Scene images with change listings
BEGIN

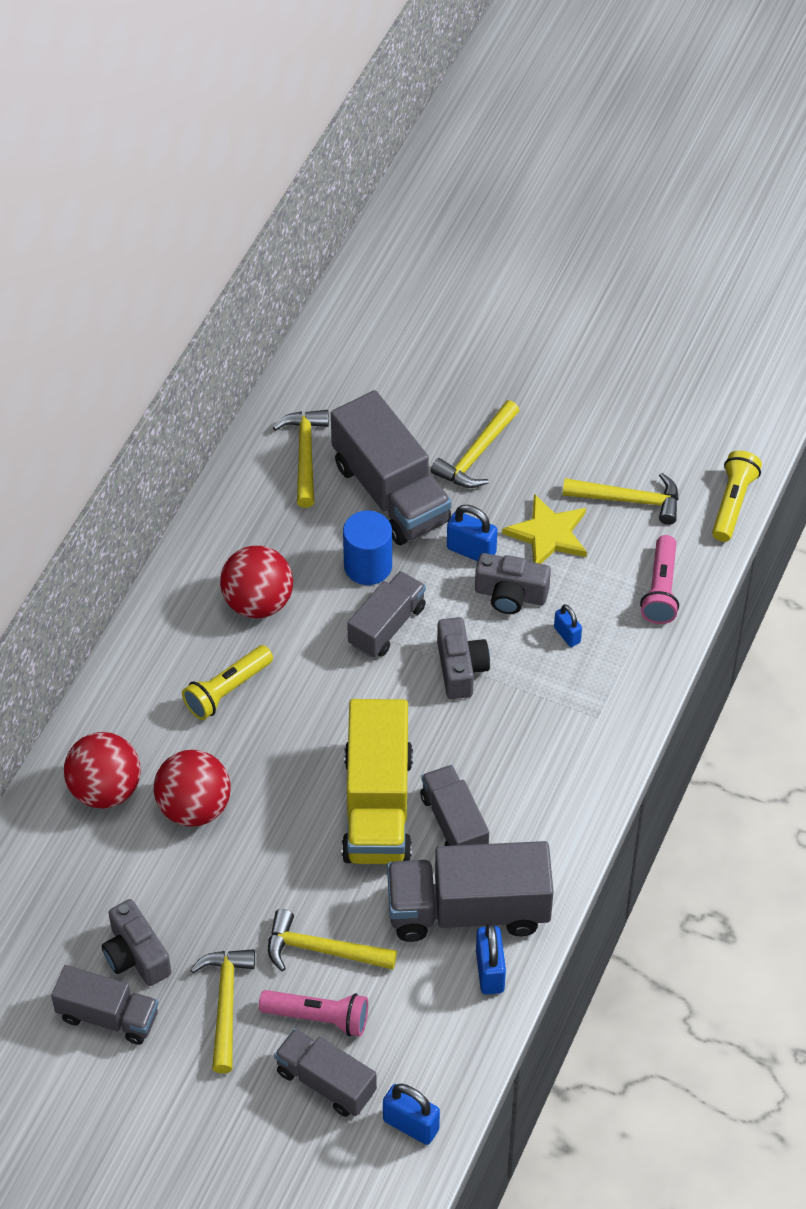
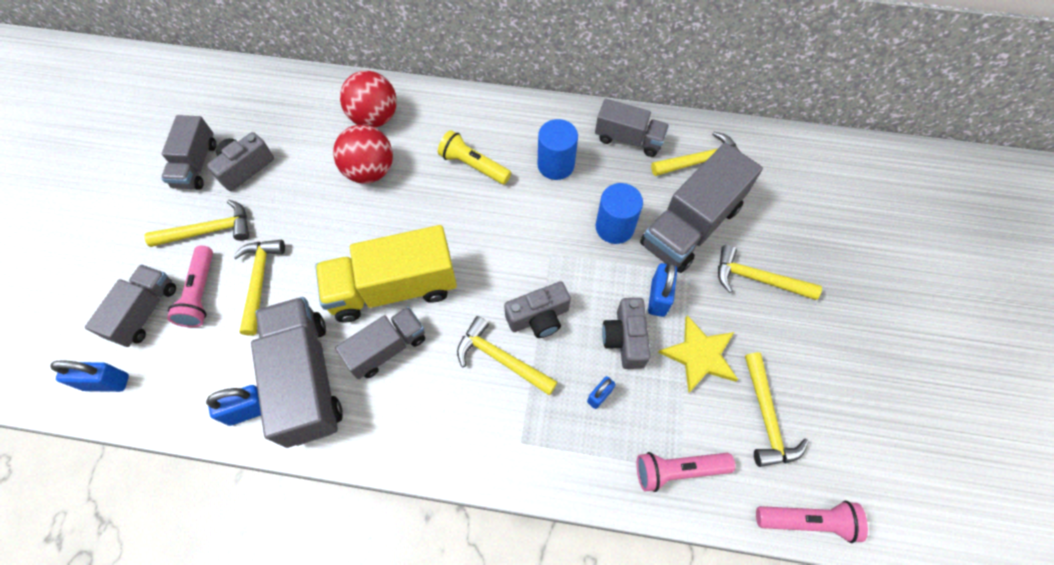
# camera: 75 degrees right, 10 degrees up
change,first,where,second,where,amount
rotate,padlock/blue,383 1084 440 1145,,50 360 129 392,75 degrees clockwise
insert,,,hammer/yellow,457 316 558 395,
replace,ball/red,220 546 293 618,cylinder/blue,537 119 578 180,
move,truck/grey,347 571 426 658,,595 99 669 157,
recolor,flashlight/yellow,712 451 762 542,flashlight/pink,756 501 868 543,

END

## [Prompt]
Start at the line with "change,first,where,second,where,amount" and stop at the end of the records. Write those lines out exactly and add nothing.

## [Response area]
change,first,where,second,where,amount
rotate,padlock/blue,383 1084 440 1145,,50 360 129 392,75 degrees clockwise
insert,,,hammer/yellow,457 316 558 395,
replace,ball/red,220 546 293 618,cylinder/blue,537 119 578 180,
move,truck/grey,347 571 426 658,,595 99 669 157,
recolor,flashlight/yellow,712 451 762 542,flashlight/pink,756 501 868 543,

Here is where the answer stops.